What is expected -> All lines from the one that contains "C206: 2.2nF (IC205/in-, SUM)" through the close of the entries below are to be repeated exactly, without any pictures.

--- START ---

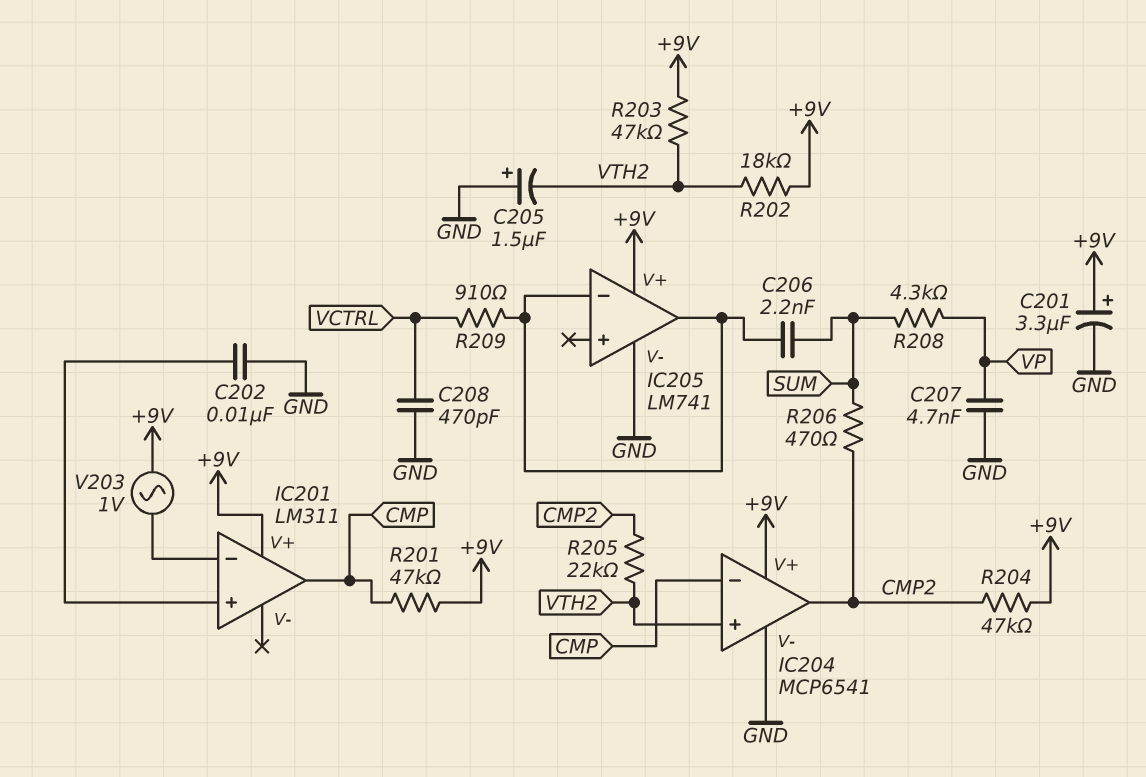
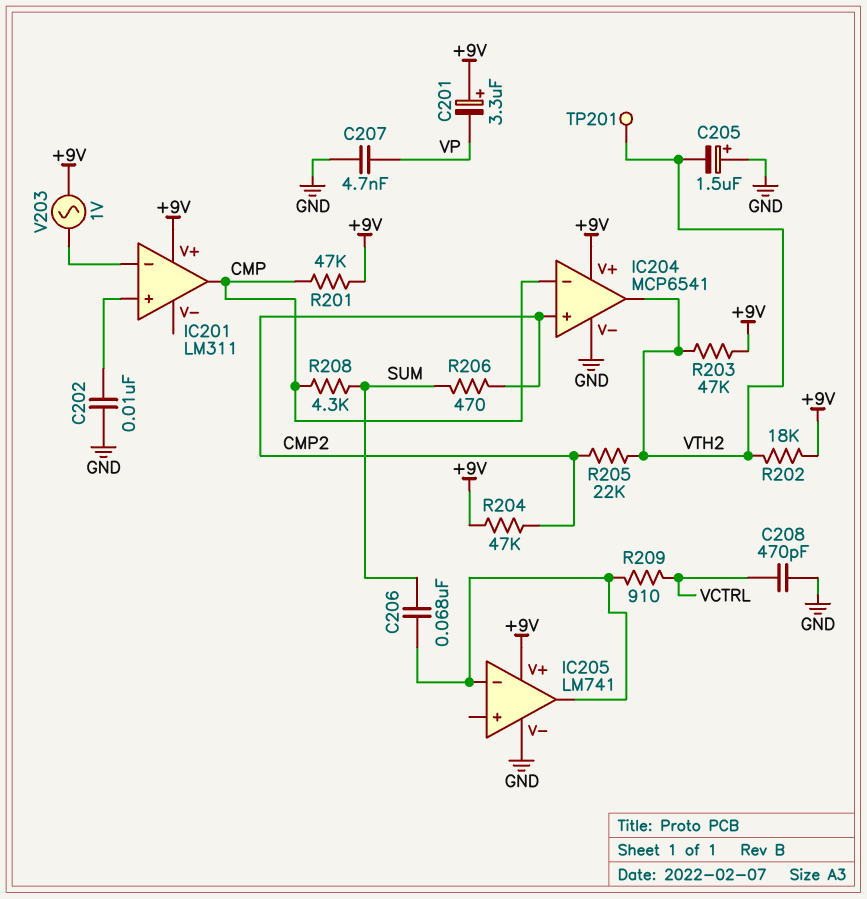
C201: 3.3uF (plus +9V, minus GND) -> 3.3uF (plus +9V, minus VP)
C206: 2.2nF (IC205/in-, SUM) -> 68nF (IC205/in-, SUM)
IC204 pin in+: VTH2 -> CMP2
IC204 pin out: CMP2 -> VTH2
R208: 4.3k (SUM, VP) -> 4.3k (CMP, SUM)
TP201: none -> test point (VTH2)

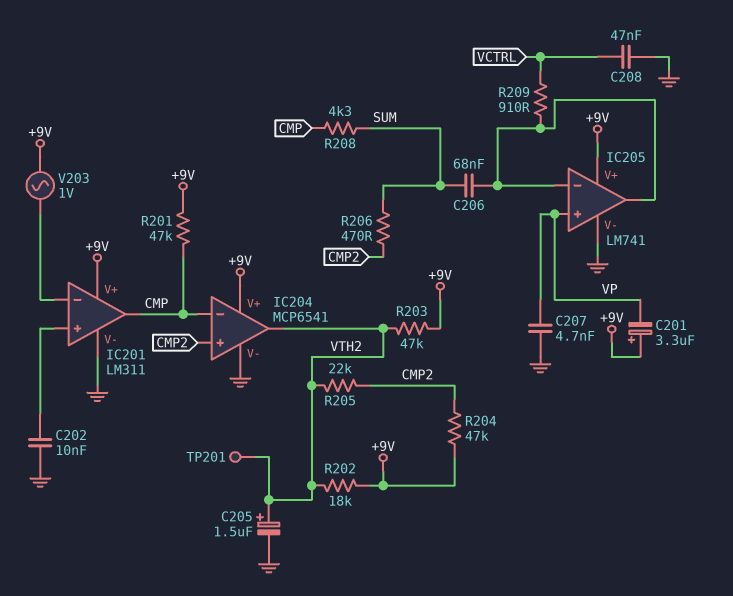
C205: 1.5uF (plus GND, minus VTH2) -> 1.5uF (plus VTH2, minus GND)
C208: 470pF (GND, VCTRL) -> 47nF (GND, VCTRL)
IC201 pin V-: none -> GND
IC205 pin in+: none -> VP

--- END ---

Exercise output ->
C206: 2.2nF (IC205/in-, SUM) -> 68nF (IC205/in-, SUM)
IC204 pin in+: VTH2 -> CMP2
IC204 pin out: CMP2 -> VTH2
R208: 4.3k (SUM, VP) -> 4.3k (CMP, SUM)
TP201: none -> test point (VTH2)

C205: 1.5uF (plus GND, minus VTH2) -> 1.5uF (plus VTH2, minus GND)
C208: 470pF (GND, VCTRL) -> 47nF (GND, VCTRL)
IC201 pin V-: none -> GND
IC205 pin in+: none -> VP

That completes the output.